Instructions to follow: Leaving out the pictures, transcribe all of the records faithfully.

(Before-and-after object listings)
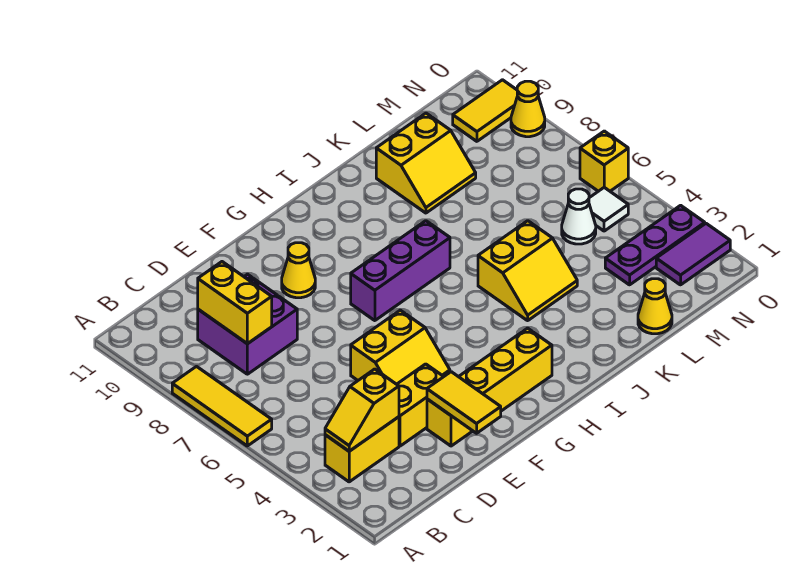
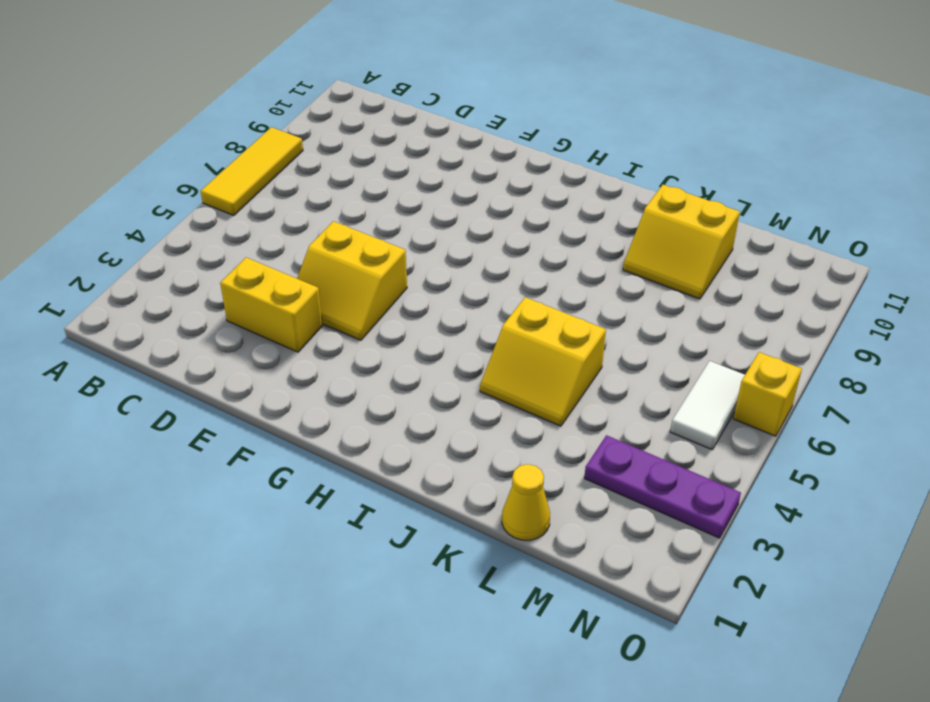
white tile N5:N6 level 1 -> white tile N5 level 1
none -> yellow brick B3:C3 level 1
none -> purple brick C8:D9 level 1
none -> yellow brick E2:H2 level 1

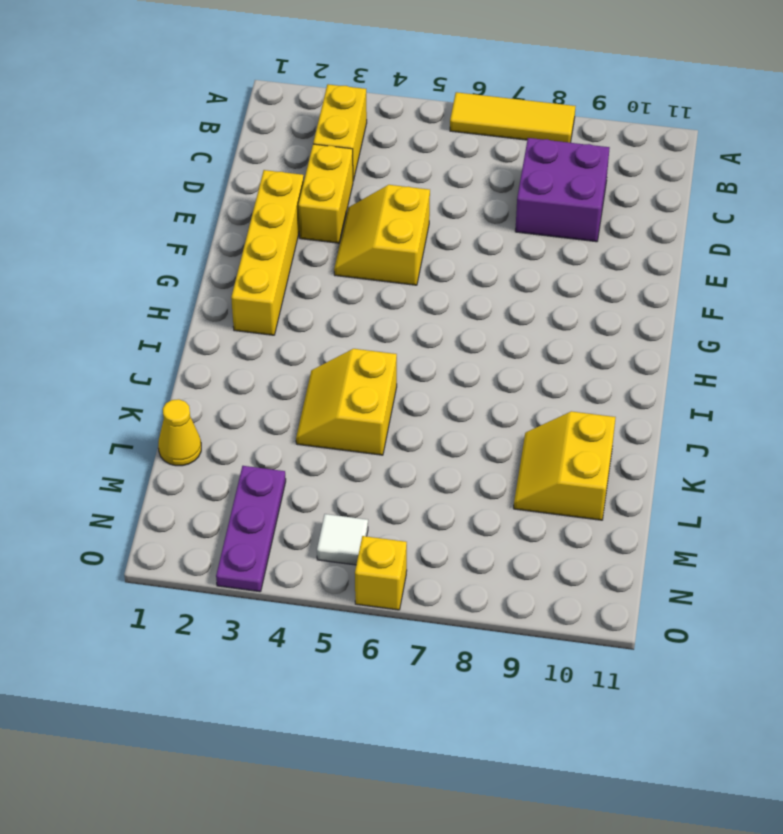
none -> yellow cone F9 level 1
none -> purple brick G7:I7 level 1
none -> white cone M5 level 1

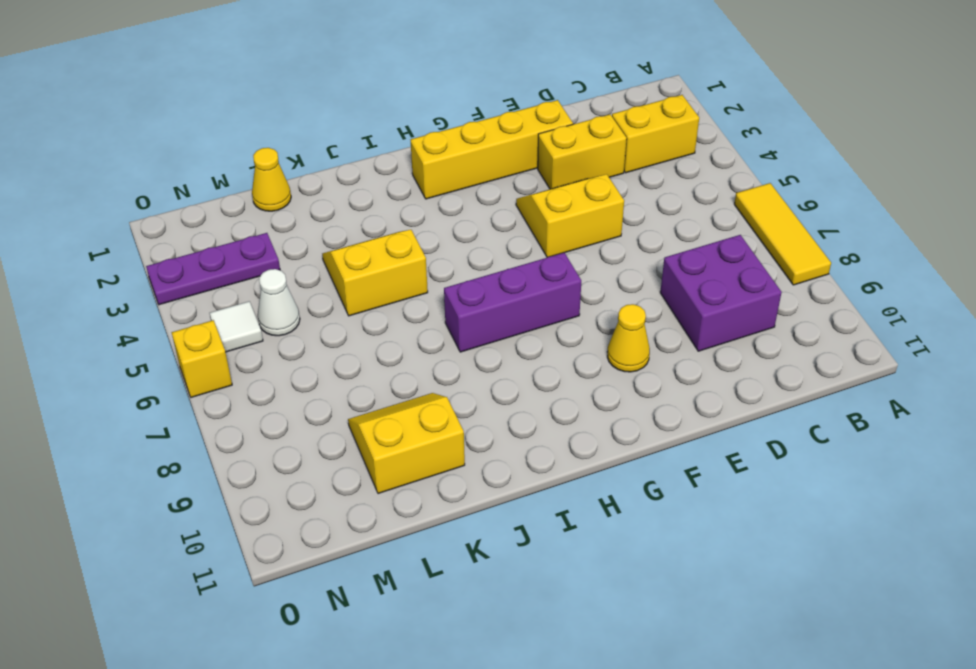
none -> purple tile N2:O2 level 1
none -> yellow tile N10:O10 level 1
none -> yellow cone O9 level 1

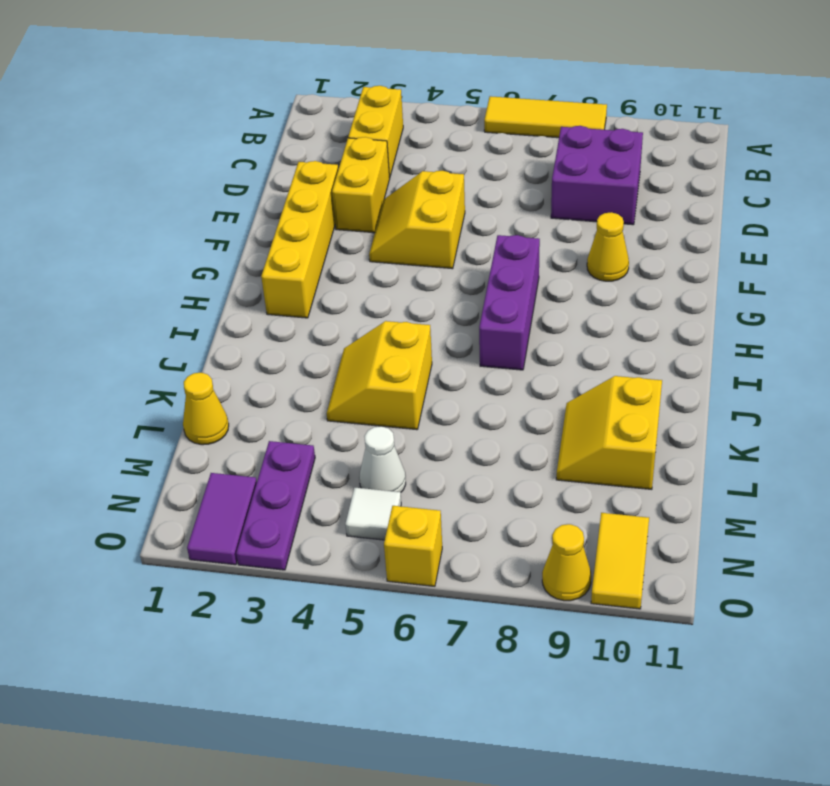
none -> yellow slope B3:C3 level 2 top C
none -> yellow brick C8:C9 level 2
none -> yellow tile E1:E2 level 2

Exercise solution:
white tile N5:N6 level 1 -> white tile N5 level 1
none -> yellow brick B3:C3 level 1
none -> purple brick C8:D9 level 1
none -> yellow brick E2:H2 level 1

none -> yellow cone F9 level 1
none -> purple brick G7:I7 level 1
none -> white cone M5 level 1

none -> purple tile N2:O2 level 1
none -> yellow tile N10:O10 level 1
none -> yellow cone O9 level 1

none -> yellow slope B3:C3 level 2 top C
none -> yellow brick C8:C9 level 2
none -> yellow tile E1:E2 level 2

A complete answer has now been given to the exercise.